----- GIVEN RECORDS
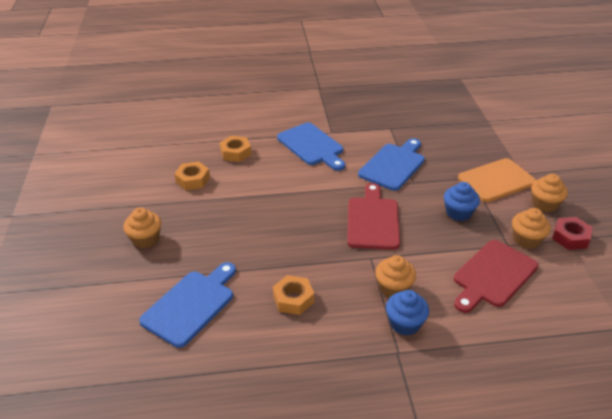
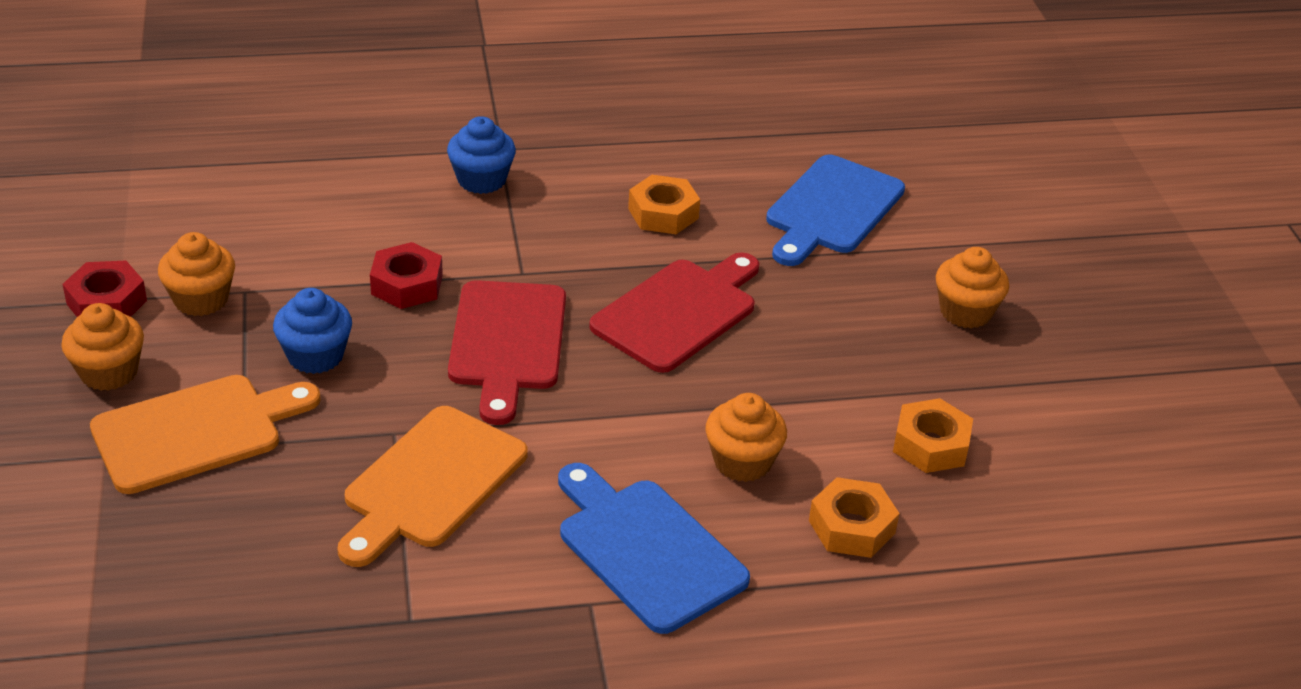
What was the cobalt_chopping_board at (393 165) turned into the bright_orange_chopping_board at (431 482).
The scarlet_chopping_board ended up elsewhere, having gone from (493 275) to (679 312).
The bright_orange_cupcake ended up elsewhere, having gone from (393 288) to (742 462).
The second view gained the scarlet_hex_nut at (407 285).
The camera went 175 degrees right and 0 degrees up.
----------
ABOUT THIS TASK
Copy all the material exactly; omit images.

FINISHED TASK
What was the cobalt_chopping_board at (393 165) turned into the bright_orange_chopping_board at (431 482).
The scarlet_chopping_board ended up elsewhere, having gone from (493 275) to (679 312).
The bright_orange_cupcake ended up elsewhere, having gone from (393 288) to (742 462).
The second view gained the scarlet_hex_nut at (407 285).
The camera went 175 degrees right and 0 degrees up.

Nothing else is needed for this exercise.